→ About this exercise
Give back every record below word for word, with the pictures omitted.

→ Study material
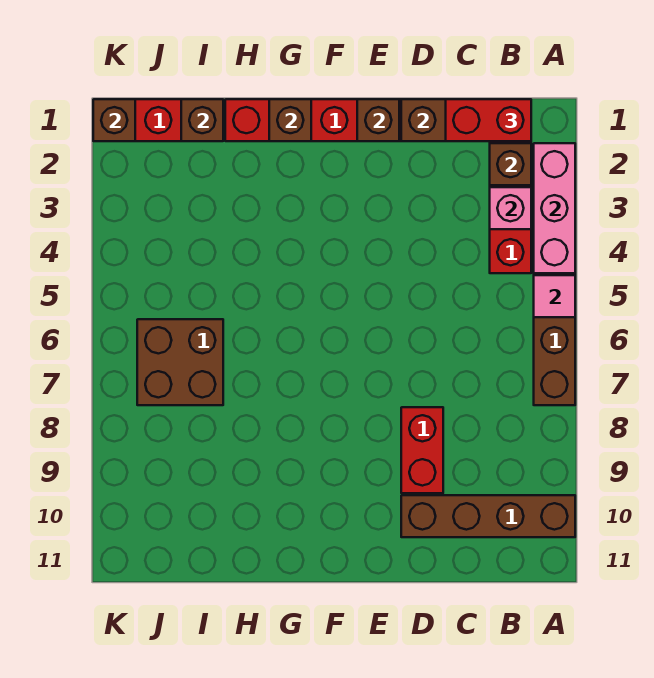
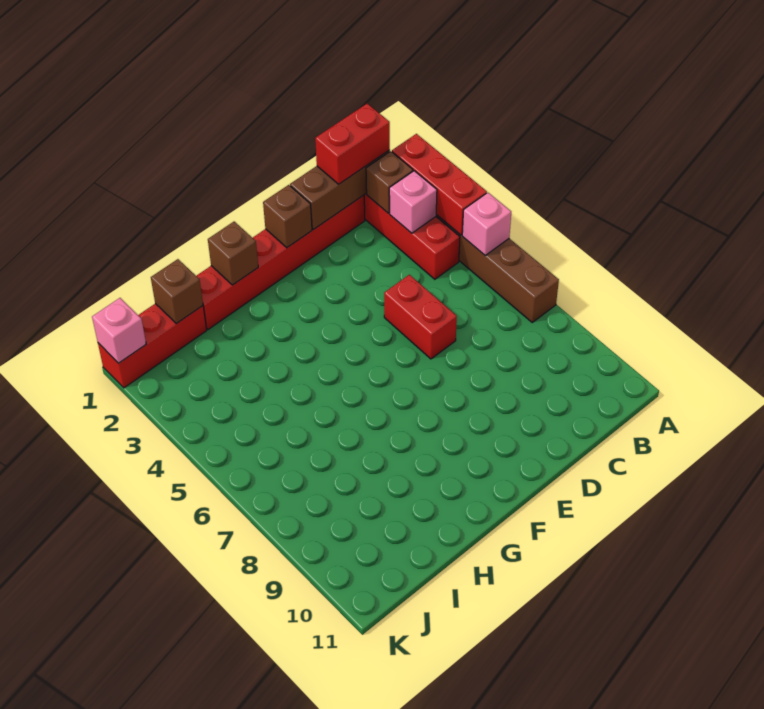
pink brick A2:A4 level 2 -> red brick A2:A4 level 2
pink tile A5 level 2 -> pink brick A5 level 2
brown brick A10:D10 level 1 -> none
red brick D8:D9 level 1 -> red brick D5:D6 level 1
brown brick I6:J7 level 1 -> none
brown brick K1 level 2 -> pink brick K1 level 2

→ Expected output
pink brick A2:A4 level 2 -> red brick A2:A4 level 2
pink tile A5 level 2 -> pink brick A5 level 2
brown brick A10:D10 level 1 -> none
red brick D8:D9 level 1 -> red brick D5:D6 level 1
brown brick I6:J7 level 1 -> none
brown brick K1 level 2 -> pink brick K1 level 2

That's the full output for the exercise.